§ **WHAT TO DO**: Reproduce word for word the lines between those holding "U6 pin DIS: DIS2 -> none" and "CN201 pin 2: AGND -> W3", inclusive, and nothing else from the data below.

══ EXERCISE INPUT

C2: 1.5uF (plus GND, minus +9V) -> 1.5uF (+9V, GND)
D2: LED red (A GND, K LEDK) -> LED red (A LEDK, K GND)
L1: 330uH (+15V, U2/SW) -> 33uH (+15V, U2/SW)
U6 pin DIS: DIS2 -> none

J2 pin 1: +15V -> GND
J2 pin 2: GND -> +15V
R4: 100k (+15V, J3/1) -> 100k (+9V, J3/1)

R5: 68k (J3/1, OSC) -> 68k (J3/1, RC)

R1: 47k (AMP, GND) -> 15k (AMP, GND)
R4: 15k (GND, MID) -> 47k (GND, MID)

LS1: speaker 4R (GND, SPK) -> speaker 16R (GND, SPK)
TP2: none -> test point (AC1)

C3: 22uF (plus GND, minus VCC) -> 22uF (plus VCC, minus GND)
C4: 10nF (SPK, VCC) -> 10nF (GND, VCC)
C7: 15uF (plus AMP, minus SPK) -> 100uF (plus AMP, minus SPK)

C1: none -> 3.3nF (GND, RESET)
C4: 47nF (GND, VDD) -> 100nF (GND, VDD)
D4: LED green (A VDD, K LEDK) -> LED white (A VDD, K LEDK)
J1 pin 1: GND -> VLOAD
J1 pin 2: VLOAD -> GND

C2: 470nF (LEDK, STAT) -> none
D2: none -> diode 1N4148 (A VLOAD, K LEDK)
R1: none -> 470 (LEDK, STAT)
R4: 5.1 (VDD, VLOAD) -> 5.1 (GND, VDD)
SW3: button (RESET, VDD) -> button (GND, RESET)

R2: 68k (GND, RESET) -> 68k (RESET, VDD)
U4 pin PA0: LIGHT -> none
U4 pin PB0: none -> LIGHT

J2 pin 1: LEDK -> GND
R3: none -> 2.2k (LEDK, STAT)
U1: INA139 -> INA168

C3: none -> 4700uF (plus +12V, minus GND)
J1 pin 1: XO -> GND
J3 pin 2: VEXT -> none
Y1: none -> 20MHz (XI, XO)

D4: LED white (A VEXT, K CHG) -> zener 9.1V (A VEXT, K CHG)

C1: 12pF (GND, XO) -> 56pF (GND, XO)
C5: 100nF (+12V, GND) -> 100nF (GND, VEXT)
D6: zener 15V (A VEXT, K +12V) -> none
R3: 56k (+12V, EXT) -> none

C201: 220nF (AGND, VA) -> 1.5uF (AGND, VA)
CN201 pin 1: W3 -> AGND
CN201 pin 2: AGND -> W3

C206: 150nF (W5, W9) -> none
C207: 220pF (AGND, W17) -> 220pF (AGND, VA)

════

§ **FINISHED EXERCISE**:
U6 pin DIS: DIS2 -> none

J2 pin 1: +15V -> GND
J2 pin 2: GND -> +15V
R4: 100k (+15V, J3/1) -> 100k (+9V, J3/1)

R5: 68k (J3/1, OSC) -> 68k (J3/1, RC)

R1: 47k (AMP, GND) -> 15k (AMP, GND)
R4: 15k (GND, MID) -> 47k (GND, MID)

LS1: speaker 4R (GND, SPK) -> speaker 16R (GND, SPK)
TP2: none -> test point (AC1)

C3: 22uF (plus GND, minus VCC) -> 22uF (plus VCC, minus GND)
C4: 10nF (SPK, VCC) -> 10nF (GND, VCC)
C7: 15uF (plus AMP, minus SPK) -> 100uF (plus AMP, minus SPK)

C1: none -> 3.3nF (GND, RESET)
C4: 47nF (GND, VDD) -> 100nF (GND, VDD)
D4: LED green (A VDD, K LEDK) -> LED white (A VDD, K LEDK)
J1 pin 1: GND -> VLOAD
J1 pin 2: VLOAD -> GND

C2: 470nF (LEDK, STAT) -> none
D2: none -> diode 1N4148 (A VLOAD, K LEDK)
R1: none -> 470 (LEDK, STAT)
R4: 5.1 (VDD, VLOAD) -> 5.1 (GND, VDD)
SW3: button (RESET, VDD) -> button (GND, RESET)

R2: 68k (GND, RESET) -> 68k (RESET, VDD)
U4 pin PA0: LIGHT -> none
U4 pin PB0: none -> LIGHT

J2 pin 1: LEDK -> GND
R3: none -> 2.2k (LEDK, STAT)
U1: INA139 -> INA168

C3: none -> 4700uF (plus +12V, minus GND)
J1 pin 1: XO -> GND
J3 pin 2: VEXT -> none
Y1: none -> 20MHz (XI, XO)

D4: LED white (A VEXT, K CHG) -> zener 9.1V (A VEXT, K CHG)

C1: 12pF (GND, XO) -> 56pF (GND, XO)
C5: 100nF (+12V, GND) -> 100nF (GND, VEXT)
D6: zener 15V (A VEXT, K +12V) -> none
R3: 56k (+12V, EXT) -> none

C201: 220nF (AGND, VA) -> 1.5uF (AGND, VA)
CN201 pin 1: W3 -> AGND
CN201 pin 2: AGND -> W3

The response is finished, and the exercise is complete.